*WHAT YOU WILL DO:*
Copy the data that follows exactly, and include none of its images.

*INPUT DATA:*
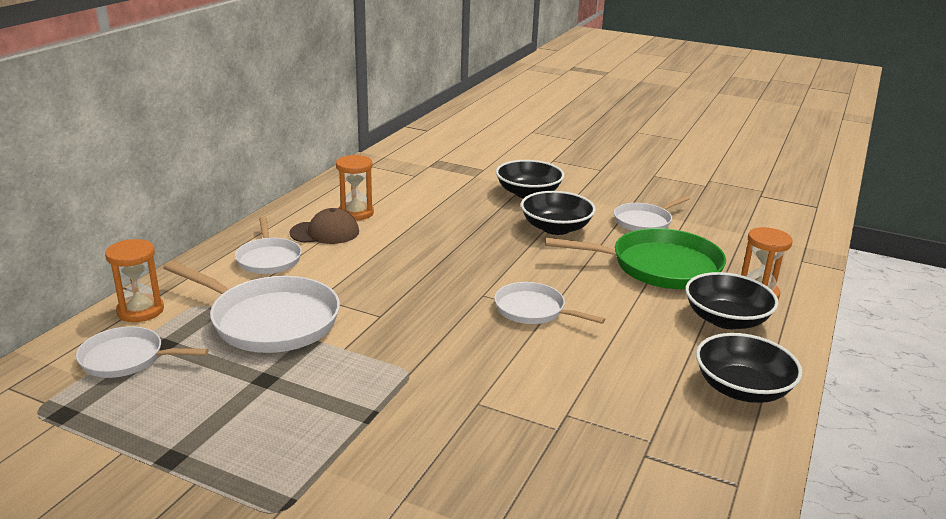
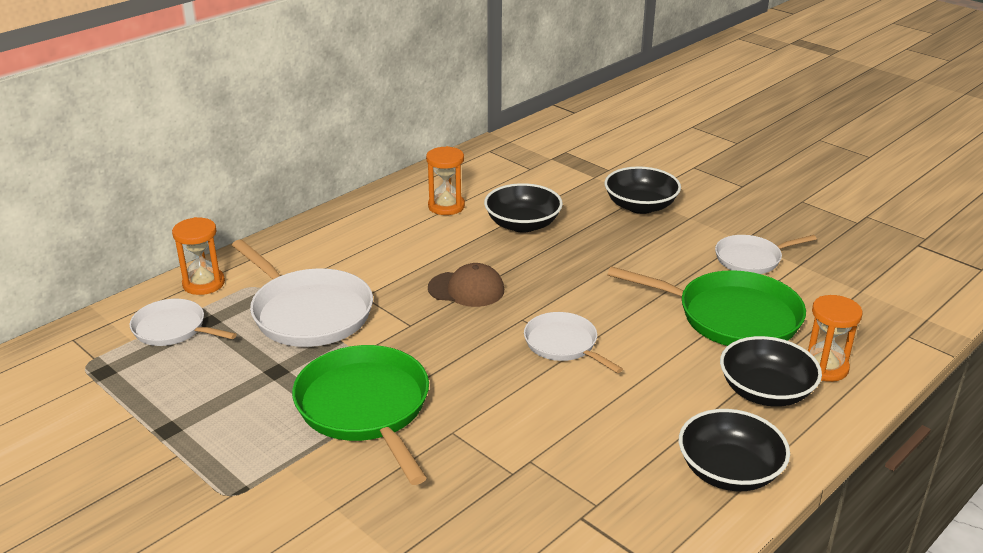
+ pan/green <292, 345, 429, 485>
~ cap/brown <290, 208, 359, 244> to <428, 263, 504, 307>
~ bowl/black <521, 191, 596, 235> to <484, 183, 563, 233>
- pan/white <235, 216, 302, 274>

*SOLUTION TO THE PROBLEM:*
+ pan/green <292, 345, 429, 485>
~ cap/brown <290, 208, 359, 244> to <428, 263, 504, 307>
~ bowl/black <521, 191, 596, 235> to <484, 183, 563, 233>
- pan/white <235, 216, 302, 274>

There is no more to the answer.